(Stored items from a collection)
■ ■ ■ ■

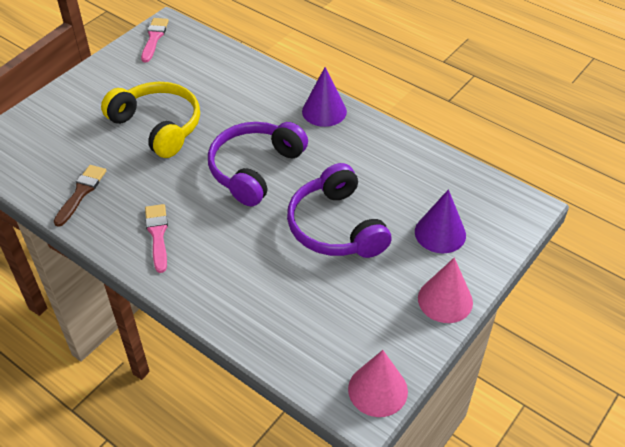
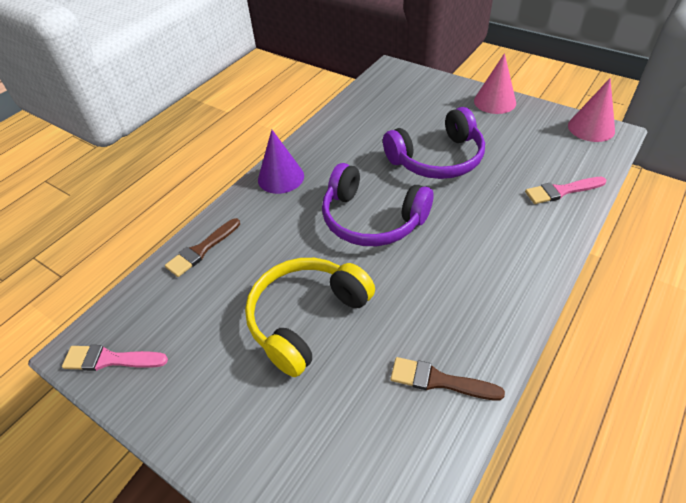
camera: 90 degrees left, 0 degrees up
(157, 234) = (485, 285): pink brush -> pink brush (561, 191)
(242, 69) = (202, 249): none -> brown brush
(440, 233) = (428, 105): purple cone -> none

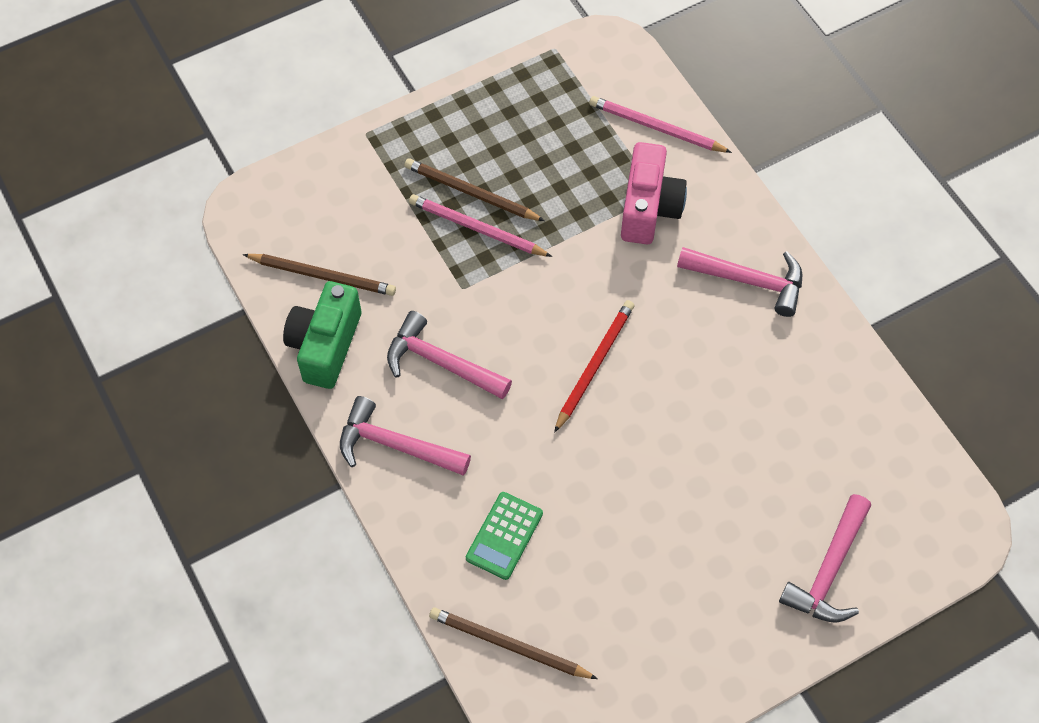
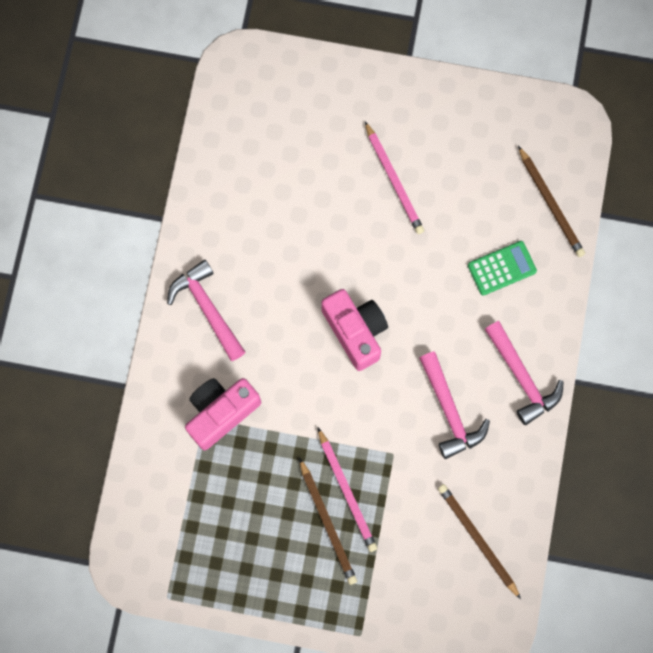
camera: 140 degrees left, 15 degrees up
(325, 345) = (514, 484): green camera -> none
(594, 365) = (355, 331): red pencil -> pink camera
(656, 128) = (158, 470): pink pencil -> pink pencil (394, 180)
(829, 570) = (334, 102): pink hammer -> none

■ ■ ■ ■

Task goal: Find the line containing "(242, 69) = (202, 249): none -> brown brush" in the records above, then copy it and every line after it exactly, through the last one, without any pictures.

Answer:
(242, 69) = (202, 249): none -> brown brush
(440, 233) = (428, 105): purple cone -> none

camera: 140 degrees left, 15 degrees up
(325, 345) = (514, 484): green camera -> none
(594, 365) = (355, 331): red pencil -> pink camera
(656, 128) = (158, 470): pink pencil -> pink pencil (394, 180)
(829, 570) = (334, 102): pink hammer -> none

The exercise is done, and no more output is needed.